**Work order**
In the entries below, find the line with "R1: 68k (SIG9, SIG10) -> 68k (SIG7, VDD)" and print exactly every line from there up to and including the line with "R110: 12k (NET5, VCC) -> 12k (NET2, NET3)", with no other lines.

**Raw data**
_ _ _
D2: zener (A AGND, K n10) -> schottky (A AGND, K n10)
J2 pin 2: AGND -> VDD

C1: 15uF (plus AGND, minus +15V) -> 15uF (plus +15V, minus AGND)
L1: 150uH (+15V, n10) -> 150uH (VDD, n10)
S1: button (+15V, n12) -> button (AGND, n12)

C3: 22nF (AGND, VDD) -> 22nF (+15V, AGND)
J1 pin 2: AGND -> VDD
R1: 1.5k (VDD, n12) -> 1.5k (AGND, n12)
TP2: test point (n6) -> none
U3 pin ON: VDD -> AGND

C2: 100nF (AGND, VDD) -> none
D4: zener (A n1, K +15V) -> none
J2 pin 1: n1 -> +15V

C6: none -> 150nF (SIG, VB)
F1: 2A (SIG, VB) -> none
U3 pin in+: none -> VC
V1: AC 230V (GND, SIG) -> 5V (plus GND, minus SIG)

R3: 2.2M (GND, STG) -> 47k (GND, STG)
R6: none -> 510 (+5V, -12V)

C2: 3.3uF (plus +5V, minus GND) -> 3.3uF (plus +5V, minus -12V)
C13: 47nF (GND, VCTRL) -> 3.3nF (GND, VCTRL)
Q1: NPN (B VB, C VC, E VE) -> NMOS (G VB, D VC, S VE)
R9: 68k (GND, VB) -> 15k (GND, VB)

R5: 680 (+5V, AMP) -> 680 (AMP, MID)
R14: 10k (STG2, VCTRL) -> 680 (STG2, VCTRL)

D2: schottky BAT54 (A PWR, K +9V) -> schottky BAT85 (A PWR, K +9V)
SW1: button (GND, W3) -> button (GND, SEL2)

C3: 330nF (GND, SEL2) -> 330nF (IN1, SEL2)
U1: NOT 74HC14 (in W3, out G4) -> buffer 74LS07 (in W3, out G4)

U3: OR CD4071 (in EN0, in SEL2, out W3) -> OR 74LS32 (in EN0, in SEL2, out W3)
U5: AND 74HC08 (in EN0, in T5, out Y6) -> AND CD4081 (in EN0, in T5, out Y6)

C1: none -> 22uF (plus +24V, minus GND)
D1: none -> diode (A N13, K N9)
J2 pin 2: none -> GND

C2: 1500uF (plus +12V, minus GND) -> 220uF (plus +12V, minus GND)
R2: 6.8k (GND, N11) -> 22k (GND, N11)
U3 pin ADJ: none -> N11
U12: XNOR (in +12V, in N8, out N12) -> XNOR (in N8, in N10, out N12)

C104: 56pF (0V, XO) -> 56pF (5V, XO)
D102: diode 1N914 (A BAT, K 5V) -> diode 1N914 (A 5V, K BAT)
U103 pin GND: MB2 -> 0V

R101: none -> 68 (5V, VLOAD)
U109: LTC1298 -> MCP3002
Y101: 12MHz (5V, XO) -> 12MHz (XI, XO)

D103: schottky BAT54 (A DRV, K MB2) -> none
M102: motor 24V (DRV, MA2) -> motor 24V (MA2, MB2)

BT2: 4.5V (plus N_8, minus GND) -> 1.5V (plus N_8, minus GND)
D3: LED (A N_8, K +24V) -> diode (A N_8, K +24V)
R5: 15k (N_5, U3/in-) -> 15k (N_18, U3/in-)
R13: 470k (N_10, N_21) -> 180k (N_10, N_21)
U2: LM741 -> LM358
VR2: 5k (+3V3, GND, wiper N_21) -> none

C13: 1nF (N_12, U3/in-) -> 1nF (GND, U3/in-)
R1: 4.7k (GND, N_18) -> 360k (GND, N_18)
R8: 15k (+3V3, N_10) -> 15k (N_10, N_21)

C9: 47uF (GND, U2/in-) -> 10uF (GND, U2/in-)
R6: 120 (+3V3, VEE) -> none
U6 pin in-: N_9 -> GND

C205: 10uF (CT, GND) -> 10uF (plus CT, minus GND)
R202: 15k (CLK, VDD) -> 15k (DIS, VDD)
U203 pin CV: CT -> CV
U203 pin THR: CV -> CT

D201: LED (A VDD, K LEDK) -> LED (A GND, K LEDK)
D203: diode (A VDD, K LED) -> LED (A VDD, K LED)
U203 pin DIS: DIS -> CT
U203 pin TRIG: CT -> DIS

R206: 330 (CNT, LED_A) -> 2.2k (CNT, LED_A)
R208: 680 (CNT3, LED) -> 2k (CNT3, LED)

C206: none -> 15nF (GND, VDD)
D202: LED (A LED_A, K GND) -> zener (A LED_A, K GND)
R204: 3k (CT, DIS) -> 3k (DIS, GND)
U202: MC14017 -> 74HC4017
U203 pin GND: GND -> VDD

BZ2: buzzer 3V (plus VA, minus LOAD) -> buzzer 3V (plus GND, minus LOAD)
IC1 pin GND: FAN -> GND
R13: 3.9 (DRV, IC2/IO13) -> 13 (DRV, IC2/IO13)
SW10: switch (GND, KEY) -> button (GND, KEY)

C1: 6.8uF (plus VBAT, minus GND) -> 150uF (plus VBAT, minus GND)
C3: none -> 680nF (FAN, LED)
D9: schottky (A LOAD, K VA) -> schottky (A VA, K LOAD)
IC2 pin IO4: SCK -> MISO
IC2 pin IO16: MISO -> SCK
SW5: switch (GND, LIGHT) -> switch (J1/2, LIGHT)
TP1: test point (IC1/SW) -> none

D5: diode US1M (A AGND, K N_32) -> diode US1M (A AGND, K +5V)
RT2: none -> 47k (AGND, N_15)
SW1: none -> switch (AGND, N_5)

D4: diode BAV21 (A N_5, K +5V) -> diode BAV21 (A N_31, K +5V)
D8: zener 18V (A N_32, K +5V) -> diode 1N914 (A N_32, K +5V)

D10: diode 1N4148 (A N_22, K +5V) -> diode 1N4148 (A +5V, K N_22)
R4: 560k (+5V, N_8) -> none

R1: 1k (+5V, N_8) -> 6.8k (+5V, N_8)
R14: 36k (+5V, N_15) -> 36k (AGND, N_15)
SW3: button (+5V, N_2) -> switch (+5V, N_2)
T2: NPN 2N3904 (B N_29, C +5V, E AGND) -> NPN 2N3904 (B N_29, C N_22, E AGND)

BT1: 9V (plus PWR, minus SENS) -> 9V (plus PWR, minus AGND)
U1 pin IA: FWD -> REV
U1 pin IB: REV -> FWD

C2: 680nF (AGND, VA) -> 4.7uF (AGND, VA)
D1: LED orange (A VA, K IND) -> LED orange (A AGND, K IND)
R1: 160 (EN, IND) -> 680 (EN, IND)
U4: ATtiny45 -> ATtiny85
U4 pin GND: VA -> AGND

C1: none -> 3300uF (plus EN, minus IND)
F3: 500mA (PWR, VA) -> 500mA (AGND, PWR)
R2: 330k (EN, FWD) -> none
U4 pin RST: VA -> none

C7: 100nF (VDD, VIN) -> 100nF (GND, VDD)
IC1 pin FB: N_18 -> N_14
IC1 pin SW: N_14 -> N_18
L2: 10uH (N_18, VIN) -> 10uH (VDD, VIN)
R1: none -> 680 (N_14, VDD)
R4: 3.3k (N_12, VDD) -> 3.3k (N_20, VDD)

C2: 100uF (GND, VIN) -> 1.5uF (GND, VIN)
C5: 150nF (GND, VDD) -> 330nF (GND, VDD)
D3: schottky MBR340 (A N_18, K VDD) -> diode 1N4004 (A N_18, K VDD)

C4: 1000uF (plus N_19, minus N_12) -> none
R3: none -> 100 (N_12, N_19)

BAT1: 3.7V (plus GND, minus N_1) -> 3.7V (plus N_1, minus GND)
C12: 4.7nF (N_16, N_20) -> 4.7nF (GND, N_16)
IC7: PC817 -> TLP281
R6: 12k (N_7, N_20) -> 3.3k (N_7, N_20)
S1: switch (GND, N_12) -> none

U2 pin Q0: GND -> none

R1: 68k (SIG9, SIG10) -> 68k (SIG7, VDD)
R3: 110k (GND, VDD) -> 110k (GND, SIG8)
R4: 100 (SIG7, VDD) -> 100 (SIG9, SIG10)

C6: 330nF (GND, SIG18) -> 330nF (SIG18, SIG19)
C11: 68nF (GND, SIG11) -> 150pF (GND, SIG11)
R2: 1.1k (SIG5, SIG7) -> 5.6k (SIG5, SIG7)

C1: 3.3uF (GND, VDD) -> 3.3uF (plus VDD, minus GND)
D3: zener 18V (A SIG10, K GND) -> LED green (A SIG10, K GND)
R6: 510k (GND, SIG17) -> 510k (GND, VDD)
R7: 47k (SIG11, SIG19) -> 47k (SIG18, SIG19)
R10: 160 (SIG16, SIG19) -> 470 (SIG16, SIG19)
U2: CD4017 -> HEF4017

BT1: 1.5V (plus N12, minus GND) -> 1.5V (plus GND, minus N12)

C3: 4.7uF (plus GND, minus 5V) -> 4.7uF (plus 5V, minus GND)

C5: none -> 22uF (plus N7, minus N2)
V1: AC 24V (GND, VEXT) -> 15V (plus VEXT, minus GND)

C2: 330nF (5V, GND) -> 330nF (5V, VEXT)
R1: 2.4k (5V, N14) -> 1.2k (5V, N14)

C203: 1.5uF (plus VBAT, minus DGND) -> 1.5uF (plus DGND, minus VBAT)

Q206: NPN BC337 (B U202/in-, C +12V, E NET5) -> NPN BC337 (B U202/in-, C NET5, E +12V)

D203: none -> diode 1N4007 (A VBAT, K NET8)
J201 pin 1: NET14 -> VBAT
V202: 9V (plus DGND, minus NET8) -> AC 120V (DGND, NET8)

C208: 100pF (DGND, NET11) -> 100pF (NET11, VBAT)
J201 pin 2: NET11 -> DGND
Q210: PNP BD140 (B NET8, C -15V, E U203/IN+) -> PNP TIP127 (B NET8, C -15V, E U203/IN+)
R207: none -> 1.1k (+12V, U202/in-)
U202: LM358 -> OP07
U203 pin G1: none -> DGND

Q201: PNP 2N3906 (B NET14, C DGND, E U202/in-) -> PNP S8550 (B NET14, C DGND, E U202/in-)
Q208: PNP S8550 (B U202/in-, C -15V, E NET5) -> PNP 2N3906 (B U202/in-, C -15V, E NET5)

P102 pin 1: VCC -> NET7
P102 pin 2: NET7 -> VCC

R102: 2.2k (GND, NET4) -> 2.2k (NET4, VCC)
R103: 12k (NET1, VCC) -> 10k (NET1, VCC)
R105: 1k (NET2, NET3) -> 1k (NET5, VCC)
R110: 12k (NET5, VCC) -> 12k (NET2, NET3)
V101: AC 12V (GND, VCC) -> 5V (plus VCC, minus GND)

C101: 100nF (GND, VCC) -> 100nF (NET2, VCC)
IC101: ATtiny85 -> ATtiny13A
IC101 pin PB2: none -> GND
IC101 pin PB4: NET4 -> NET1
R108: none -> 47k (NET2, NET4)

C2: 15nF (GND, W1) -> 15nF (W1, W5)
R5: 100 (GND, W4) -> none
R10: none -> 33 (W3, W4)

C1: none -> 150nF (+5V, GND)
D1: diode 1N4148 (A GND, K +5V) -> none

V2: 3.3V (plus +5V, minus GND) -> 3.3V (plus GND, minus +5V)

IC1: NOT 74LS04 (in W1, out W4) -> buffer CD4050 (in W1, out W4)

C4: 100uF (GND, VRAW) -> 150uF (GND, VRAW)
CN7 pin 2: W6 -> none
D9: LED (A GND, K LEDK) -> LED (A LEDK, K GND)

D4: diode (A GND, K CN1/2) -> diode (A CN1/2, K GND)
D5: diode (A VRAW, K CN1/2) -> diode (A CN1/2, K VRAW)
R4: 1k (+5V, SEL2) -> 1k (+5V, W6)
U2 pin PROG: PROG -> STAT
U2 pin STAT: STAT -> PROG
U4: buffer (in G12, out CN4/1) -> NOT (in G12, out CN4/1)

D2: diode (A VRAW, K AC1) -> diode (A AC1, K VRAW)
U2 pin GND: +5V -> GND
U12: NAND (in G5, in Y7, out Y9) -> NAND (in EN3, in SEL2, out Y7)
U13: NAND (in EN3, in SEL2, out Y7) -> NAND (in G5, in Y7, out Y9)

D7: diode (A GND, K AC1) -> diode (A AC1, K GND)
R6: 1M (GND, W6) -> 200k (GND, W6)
_ _ _
**Solution for this exercise**
R1: 68k (SIG9, SIG10) -> 68k (SIG7, VDD)
R3: 110k (GND, VDD) -> 110k (GND, SIG8)
R4: 100 (SIG7, VDD) -> 100 (SIG9, SIG10)

C6: 330nF (GND, SIG18) -> 330nF (SIG18, SIG19)
C11: 68nF (GND, SIG11) -> 150pF (GND, SIG11)
R2: 1.1k (SIG5, SIG7) -> 5.6k (SIG5, SIG7)

C1: 3.3uF (GND, VDD) -> 3.3uF (plus VDD, minus GND)
D3: zener 18V (A SIG10, K GND) -> LED green (A SIG10, K GND)
R6: 510k (GND, SIG17) -> 510k (GND, VDD)
R7: 47k (SIG11, SIG19) -> 47k (SIG18, SIG19)
R10: 160 (SIG16, SIG19) -> 470 (SIG16, SIG19)
U2: CD4017 -> HEF4017

BT1: 1.5V (plus N12, minus GND) -> 1.5V (plus GND, minus N12)

C3: 4.7uF (plus GND, minus 5V) -> 4.7uF (plus 5V, minus GND)

C5: none -> 22uF (plus N7, minus N2)
V1: AC 24V (GND, VEXT) -> 15V (plus VEXT, minus GND)

C2: 330nF (5V, GND) -> 330nF (5V, VEXT)
R1: 2.4k (5V, N14) -> 1.2k (5V, N14)

C203: 1.5uF (plus VBAT, minus DGND) -> 1.5uF (plus DGND, minus VBAT)

Q206: NPN BC337 (B U202/in-, C +12V, E NET5) -> NPN BC337 (B U202/in-, C NET5, E +12V)

D203: none -> diode 1N4007 (A VBAT, K NET8)
J201 pin 1: NET14 -> VBAT
V202: 9V (plus DGND, minus NET8) -> AC 120V (DGND, NET8)

C208: 100pF (DGND, NET11) -> 100pF (NET11, VBAT)
J201 pin 2: NET11 -> DGND
Q210: PNP BD140 (B NET8, C -15V, E U203/IN+) -> PNP TIP127 (B NET8, C -15V, E U203/IN+)
R207: none -> 1.1k (+12V, U202/in-)
U202: LM358 -> OP07
U203 pin G1: none -> DGND

Q201: PNP 2N3906 (B NET14, C DGND, E U202/in-) -> PNP S8550 (B NET14, C DGND, E U202/in-)
Q208: PNP S8550 (B U202/in-, C -15V, E NET5) -> PNP 2N3906 (B U202/in-, C -15V, E NET5)

P102 pin 1: VCC -> NET7
P102 pin 2: NET7 -> VCC

R102: 2.2k (GND, NET4) -> 2.2k (NET4, VCC)
R103: 12k (NET1, VCC) -> 10k (NET1, VCC)
R105: 1k (NET2, NET3) -> 1k (NET5, VCC)
R110: 12k (NET5, VCC) -> 12k (NET2, NET3)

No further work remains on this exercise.